# Assigned task
The lines to repeat run from the one containing "none -> Löffel (weiß) 329,585,431,657" through the last line of the records below; repeat them exactly and give nothing more.

# Scene edit records
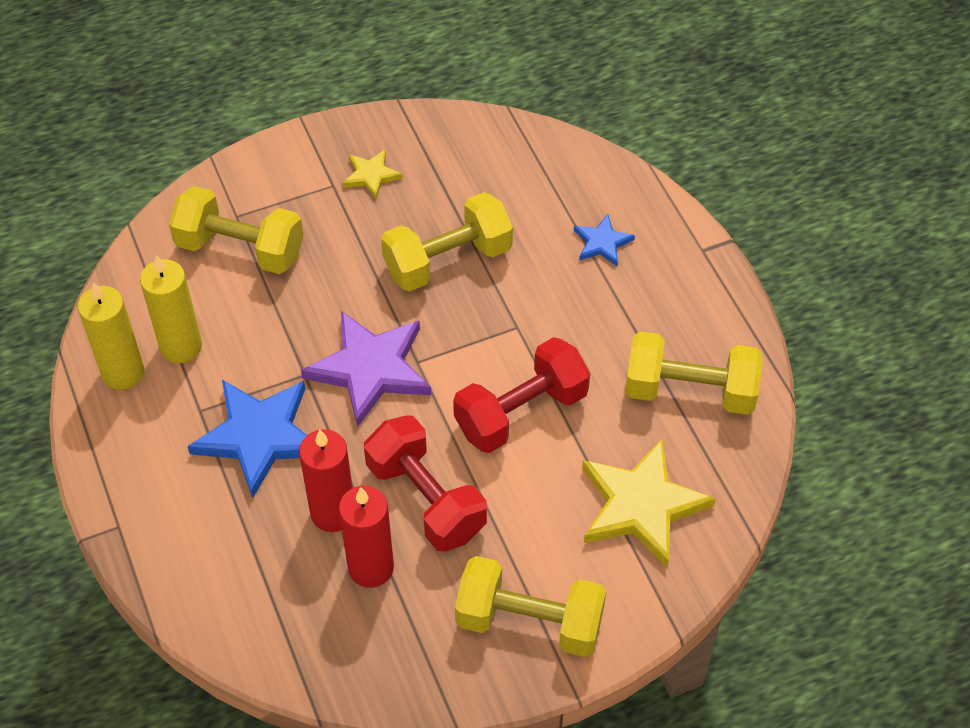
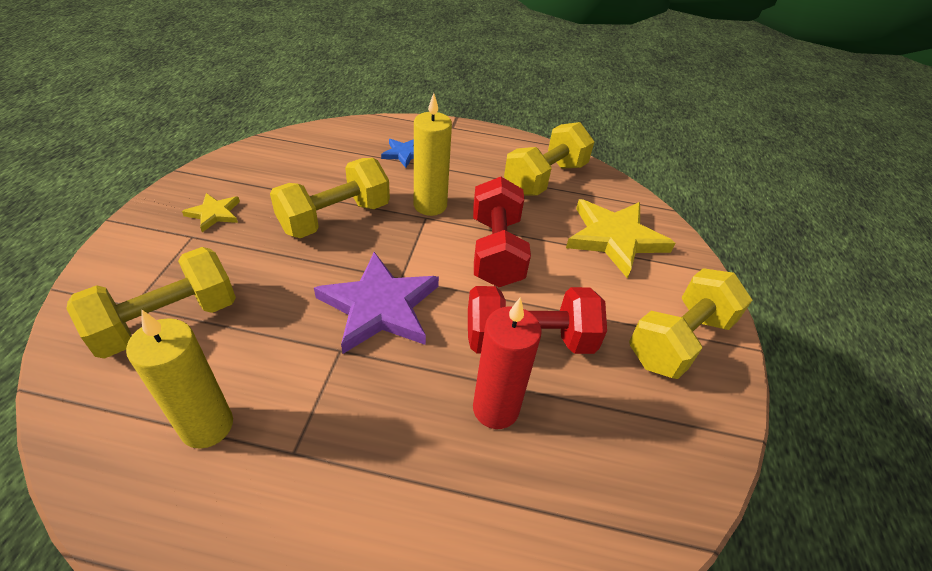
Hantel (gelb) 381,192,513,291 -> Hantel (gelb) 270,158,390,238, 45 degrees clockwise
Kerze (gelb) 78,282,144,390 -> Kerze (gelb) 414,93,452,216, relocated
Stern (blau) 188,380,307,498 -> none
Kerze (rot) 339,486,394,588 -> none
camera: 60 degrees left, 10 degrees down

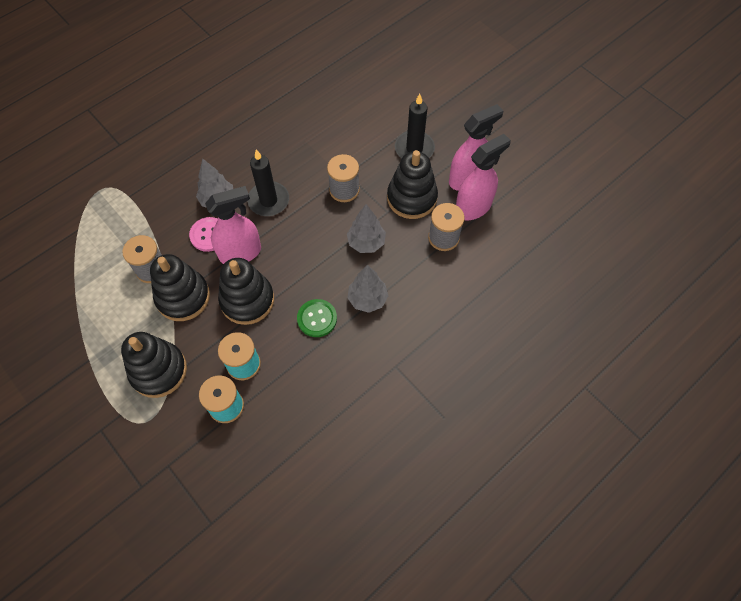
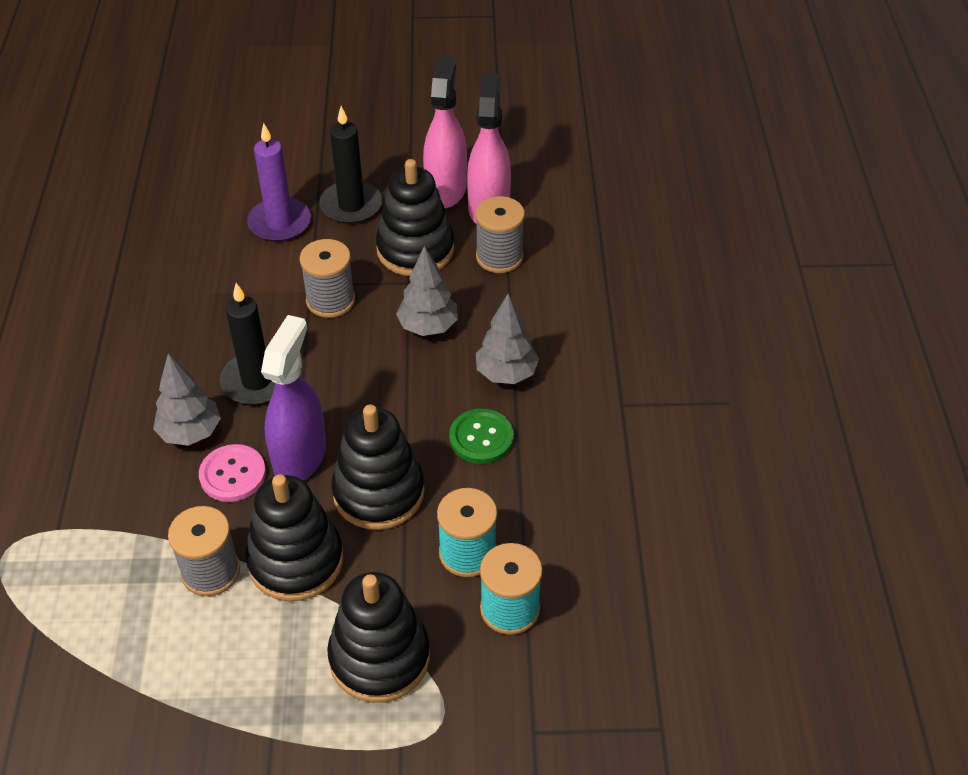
Sprühflasche (rosa) 205,186,261,264 -> Sprühflasche (lila) 261,315,326,481
none -> Kerze (lila) 247,123,311,242
camera: 50 degrees left, 15 degrees down

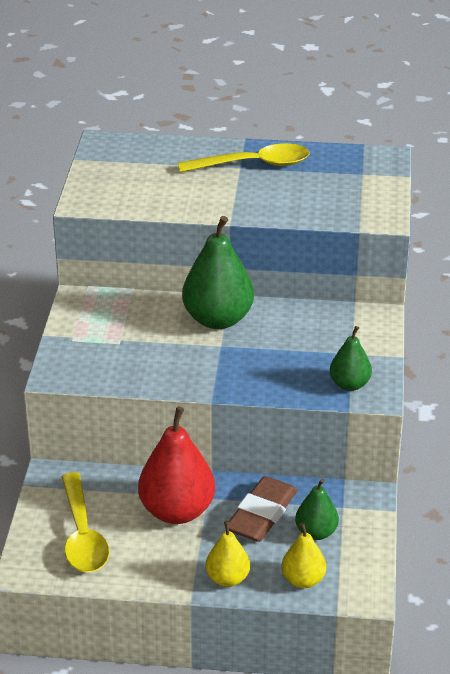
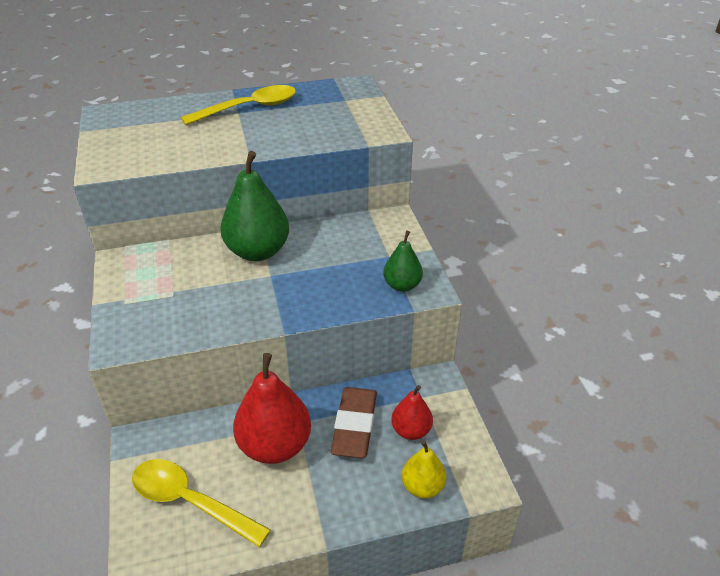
Löffel (gelb) 61,472,109,572 -> Löffel (gelb) 132,459,271,547, 150 degrees clockwise
Birne (grün) 295,478,339,540 -> Birne (rot) 391,385,433,440
Birne (gelb) 205,521,250,587 -> none
camera: 20 degrees left, 5 degrees up

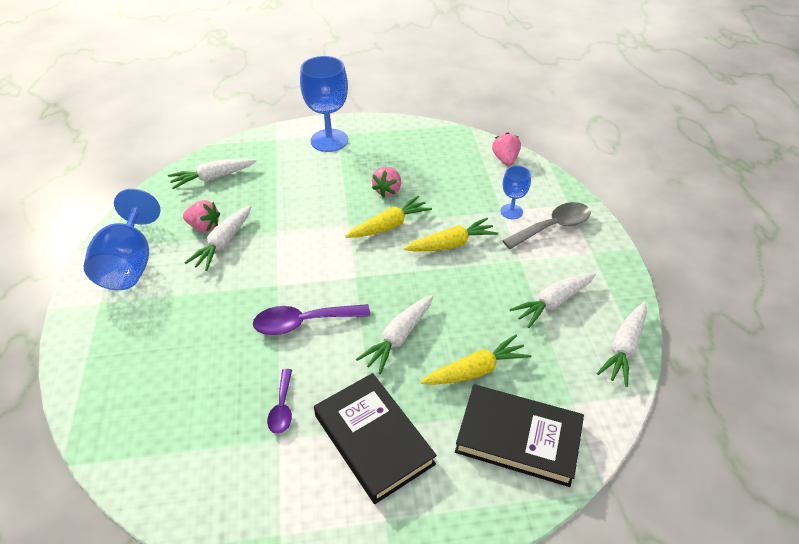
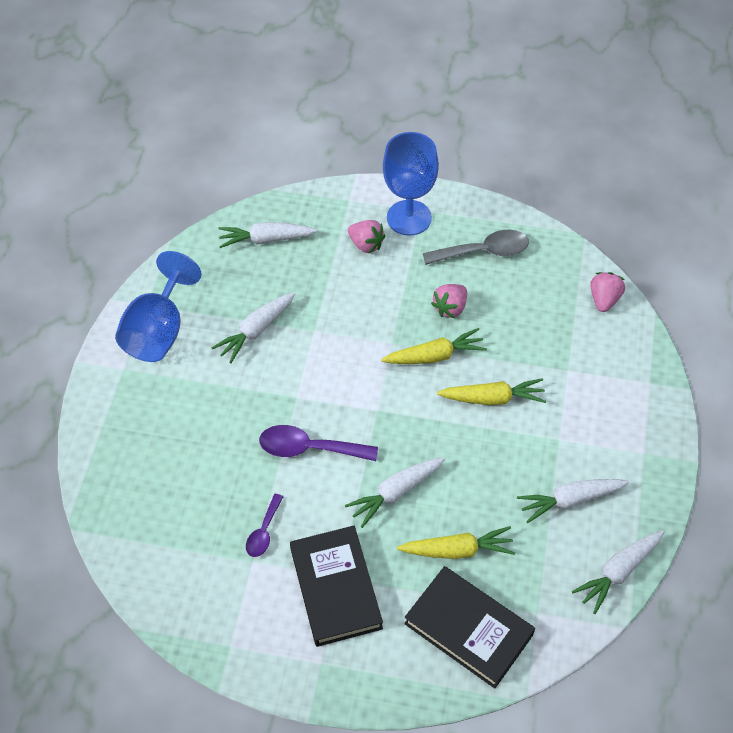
Kelch (blau) 500,166,531,219 -> none
Erdbeere (rosa) 183,200,220,232 -> Erdbeere (rosa) 348,220,385,253, relocated
Löffel (grau) 502,202,591,249 -> Löffel (grau) 423,230,529,265, relocated
camera: 20 degrees right, 10 degrees up

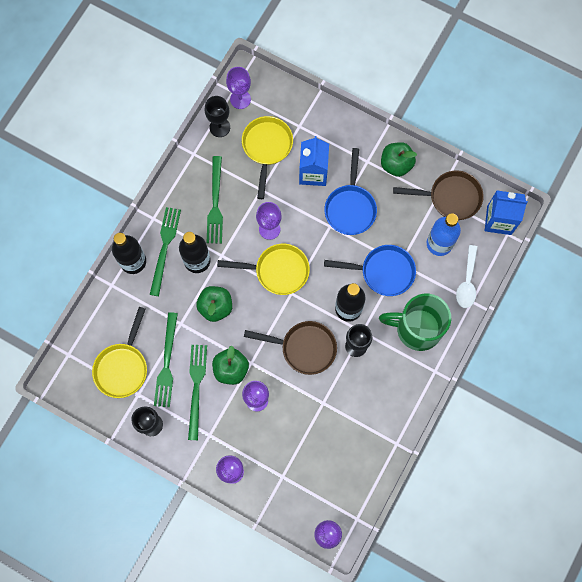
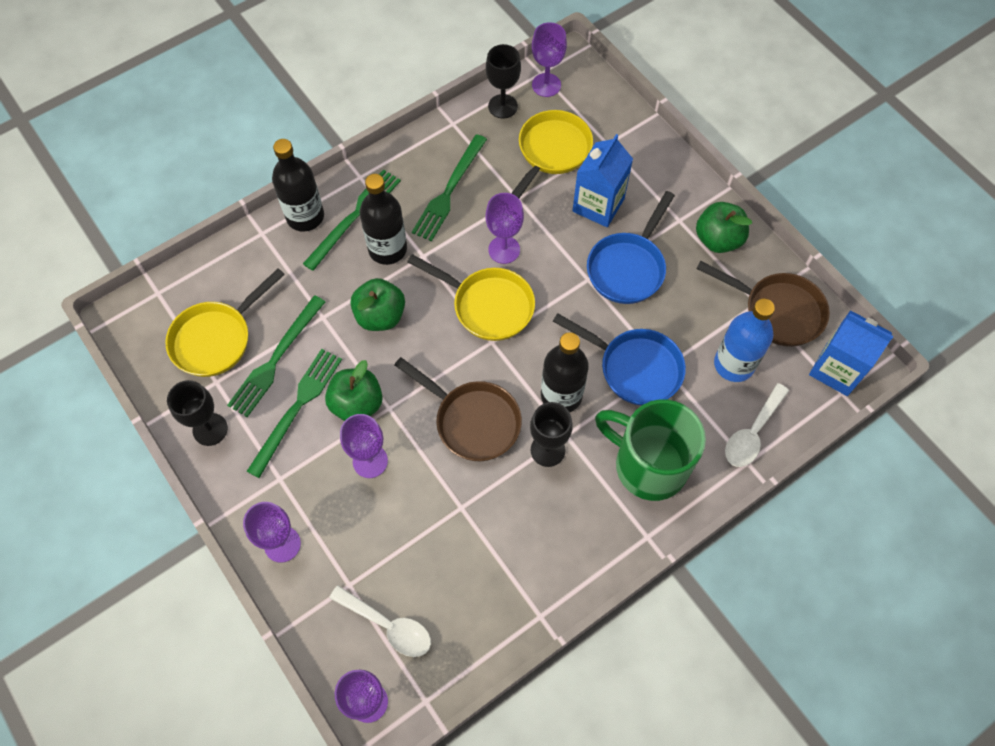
none -> Löffel (weiß) 329,585,431,657
camera: 25 degrees right, 10 degrees down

# Answer to the problem
none -> Löffel (weiß) 329,585,431,657
camera: 25 degrees right, 10 degrees down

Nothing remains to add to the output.